WHAT YOU HAVE TO DO:
Nothing outside the range below should be printed. Output exactly the lines from the line with "(336, 426) = (449, 230): grey" to the line with "(374, 251) = (386, 277): blue", both included.

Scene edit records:
**********
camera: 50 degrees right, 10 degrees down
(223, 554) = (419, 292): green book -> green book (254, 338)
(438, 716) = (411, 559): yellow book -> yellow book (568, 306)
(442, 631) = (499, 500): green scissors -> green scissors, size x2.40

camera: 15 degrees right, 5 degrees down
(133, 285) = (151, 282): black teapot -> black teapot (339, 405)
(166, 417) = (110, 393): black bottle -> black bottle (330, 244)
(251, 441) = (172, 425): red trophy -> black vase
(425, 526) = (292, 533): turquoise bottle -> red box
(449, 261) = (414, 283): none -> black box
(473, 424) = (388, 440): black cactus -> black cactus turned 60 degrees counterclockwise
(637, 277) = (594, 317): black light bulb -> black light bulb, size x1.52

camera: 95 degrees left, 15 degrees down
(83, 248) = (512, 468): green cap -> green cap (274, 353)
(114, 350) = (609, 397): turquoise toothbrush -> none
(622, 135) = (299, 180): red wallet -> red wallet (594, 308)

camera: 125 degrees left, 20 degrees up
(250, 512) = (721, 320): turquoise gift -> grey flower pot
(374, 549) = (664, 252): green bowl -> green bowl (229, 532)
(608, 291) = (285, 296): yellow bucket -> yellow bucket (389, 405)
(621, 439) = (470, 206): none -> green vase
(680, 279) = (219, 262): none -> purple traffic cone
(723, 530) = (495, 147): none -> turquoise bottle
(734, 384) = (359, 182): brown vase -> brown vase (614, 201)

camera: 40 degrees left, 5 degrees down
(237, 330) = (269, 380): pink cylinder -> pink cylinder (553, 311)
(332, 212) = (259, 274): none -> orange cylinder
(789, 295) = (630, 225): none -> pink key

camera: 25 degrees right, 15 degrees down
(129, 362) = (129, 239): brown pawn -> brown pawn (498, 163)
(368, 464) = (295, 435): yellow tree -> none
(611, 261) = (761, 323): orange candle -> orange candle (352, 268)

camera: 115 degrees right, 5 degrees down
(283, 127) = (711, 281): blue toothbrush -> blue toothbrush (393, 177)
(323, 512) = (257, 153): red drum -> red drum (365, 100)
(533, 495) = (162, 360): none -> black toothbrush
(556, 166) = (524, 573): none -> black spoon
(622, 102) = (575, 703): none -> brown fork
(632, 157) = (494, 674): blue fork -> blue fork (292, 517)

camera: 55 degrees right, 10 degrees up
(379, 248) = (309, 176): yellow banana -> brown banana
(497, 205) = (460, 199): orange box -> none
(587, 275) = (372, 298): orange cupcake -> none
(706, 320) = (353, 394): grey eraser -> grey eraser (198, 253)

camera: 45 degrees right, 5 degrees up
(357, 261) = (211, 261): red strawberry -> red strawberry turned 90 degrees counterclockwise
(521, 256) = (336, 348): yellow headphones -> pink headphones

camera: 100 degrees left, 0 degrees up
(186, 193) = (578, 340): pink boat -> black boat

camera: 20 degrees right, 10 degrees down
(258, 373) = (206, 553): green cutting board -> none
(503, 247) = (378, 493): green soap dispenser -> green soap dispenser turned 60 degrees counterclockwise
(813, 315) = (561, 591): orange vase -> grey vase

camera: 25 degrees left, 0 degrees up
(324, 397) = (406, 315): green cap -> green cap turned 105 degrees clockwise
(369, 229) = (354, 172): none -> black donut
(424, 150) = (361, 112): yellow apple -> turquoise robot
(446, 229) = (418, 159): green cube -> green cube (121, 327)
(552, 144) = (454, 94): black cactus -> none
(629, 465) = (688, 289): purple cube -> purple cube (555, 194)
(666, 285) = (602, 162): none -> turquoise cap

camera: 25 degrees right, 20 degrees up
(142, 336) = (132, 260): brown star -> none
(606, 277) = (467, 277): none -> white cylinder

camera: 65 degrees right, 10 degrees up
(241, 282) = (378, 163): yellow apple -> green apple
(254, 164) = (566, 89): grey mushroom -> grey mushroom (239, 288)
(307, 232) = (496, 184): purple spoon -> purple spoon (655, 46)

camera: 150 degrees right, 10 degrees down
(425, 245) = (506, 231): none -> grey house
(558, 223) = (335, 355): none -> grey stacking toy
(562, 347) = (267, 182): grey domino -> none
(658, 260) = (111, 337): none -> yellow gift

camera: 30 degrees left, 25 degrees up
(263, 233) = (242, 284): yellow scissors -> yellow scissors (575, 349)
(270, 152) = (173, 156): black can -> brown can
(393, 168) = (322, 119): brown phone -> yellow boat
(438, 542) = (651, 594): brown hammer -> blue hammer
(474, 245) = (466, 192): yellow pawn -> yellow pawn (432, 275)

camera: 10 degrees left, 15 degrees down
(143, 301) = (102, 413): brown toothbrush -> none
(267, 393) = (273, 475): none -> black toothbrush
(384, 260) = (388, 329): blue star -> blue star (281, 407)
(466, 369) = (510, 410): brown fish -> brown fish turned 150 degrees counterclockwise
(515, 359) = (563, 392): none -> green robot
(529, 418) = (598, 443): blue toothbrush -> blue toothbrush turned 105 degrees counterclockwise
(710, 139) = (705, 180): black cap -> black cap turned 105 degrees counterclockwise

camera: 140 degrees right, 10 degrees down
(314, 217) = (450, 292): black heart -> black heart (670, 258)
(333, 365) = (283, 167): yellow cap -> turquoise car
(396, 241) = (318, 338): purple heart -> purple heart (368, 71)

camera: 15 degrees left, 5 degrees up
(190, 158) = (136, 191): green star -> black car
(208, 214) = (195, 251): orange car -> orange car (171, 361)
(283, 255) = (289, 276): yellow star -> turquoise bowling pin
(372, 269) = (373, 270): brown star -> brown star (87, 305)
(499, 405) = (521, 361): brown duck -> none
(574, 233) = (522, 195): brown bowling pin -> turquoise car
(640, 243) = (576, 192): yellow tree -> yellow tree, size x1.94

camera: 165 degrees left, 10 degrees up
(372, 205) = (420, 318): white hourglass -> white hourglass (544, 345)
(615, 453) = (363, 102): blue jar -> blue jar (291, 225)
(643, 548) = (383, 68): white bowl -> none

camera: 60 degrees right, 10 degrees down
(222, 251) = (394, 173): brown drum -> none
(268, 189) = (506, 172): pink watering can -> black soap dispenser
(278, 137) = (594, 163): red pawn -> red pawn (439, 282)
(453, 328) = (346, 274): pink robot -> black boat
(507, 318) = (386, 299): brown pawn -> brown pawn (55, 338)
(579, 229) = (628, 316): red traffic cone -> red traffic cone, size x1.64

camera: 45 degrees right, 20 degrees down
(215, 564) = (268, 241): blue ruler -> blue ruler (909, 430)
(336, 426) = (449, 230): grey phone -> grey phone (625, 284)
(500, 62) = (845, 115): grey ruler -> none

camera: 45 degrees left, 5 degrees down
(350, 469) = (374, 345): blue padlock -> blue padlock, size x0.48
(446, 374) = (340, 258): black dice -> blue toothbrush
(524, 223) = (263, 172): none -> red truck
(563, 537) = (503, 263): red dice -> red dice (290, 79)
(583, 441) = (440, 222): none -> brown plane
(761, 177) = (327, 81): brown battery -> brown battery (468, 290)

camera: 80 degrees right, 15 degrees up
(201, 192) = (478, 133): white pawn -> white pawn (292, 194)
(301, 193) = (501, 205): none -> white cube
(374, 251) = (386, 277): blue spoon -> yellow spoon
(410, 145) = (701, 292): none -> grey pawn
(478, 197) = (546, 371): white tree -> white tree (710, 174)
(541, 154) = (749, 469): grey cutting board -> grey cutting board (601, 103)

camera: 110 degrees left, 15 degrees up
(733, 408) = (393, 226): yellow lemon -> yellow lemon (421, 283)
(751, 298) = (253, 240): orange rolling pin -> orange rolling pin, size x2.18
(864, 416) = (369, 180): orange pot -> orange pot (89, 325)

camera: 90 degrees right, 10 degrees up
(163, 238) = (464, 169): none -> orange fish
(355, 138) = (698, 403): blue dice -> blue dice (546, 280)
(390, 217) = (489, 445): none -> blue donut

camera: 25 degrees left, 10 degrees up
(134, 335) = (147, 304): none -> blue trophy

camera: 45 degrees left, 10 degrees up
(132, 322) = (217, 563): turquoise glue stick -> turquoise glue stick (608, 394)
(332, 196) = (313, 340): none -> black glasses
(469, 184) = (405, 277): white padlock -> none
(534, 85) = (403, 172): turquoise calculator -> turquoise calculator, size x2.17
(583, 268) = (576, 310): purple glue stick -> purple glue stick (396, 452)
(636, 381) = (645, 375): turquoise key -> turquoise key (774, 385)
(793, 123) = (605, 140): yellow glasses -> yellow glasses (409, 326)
**********
RESPONSE TO THE TASK:
(336, 426) = (449, 230): grey phone -> grey phone (625, 284)
(500, 62) = (845, 115): grey ruler -> none

camera: 45 degrees left, 5 degrees down
(350, 469) = (374, 345): blue padlock -> blue padlock, size x0.48
(446, 374) = (340, 258): black dice -> blue toothbrush
(524, 223) = (263, 172): none -> red truck
(563, 537) = (503, 263): red dice -> red dice (290, 79)
(583, 441) = (440, 222): none -> brown plane
(761, 177) = (327, 81): brown battery -> brown battery (468, 290)

camera: 80 degrees right, 15 degrees up
(201, 192) = (478, 133): white pawn -> white pawn (292, 194)
(301, 193) = (501, 205): none -> white cube
(374, 251) = (386, 277): blue spoon -> yellow spoon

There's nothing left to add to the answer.